> _Aim of the task_:
The full text of the records below, minus any pictures, should be given back word for word.

> _Listed entries_:
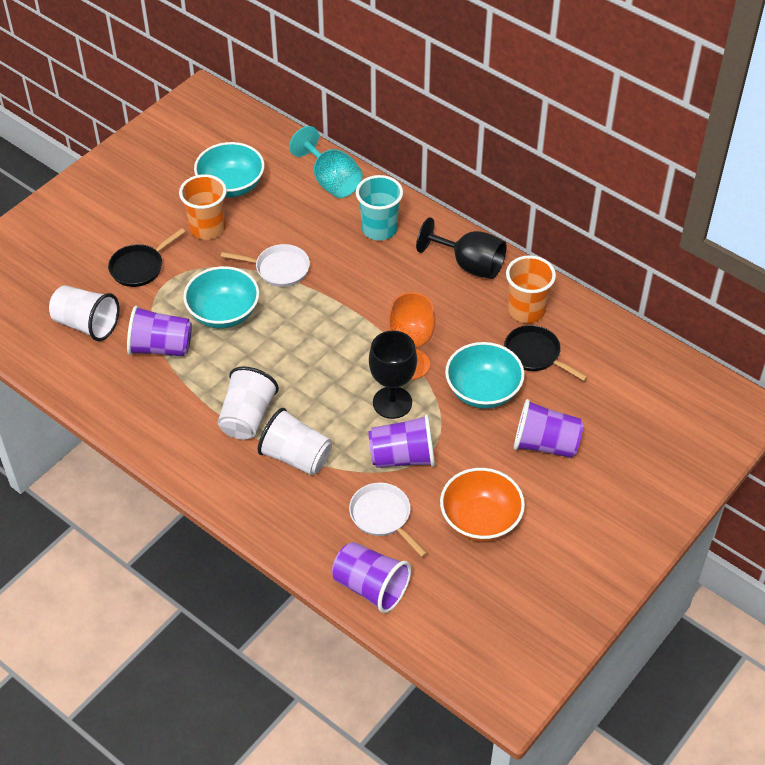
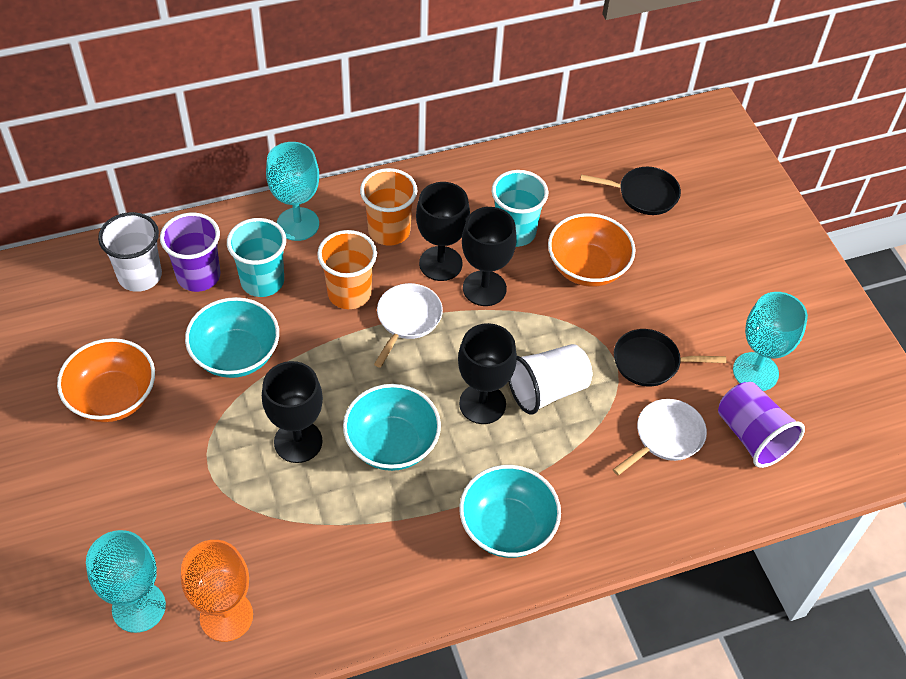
black goblet: 2 -> 4
orange bowl: 1 -> 2
purple cup: 4 -> 2
turquoise cup: 1 -> 2
turquoise goblet: 1 -> 3
white cup: 3 -> 2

> _Solution to the problem_:
black goblet: 2 -> 4
orange bowl: 1 -> 2
purple cup: 4 -> 2
turquoise cup: 1 -> 2
turquoise goblet: 1 -> 3
white cup: 3 -> 2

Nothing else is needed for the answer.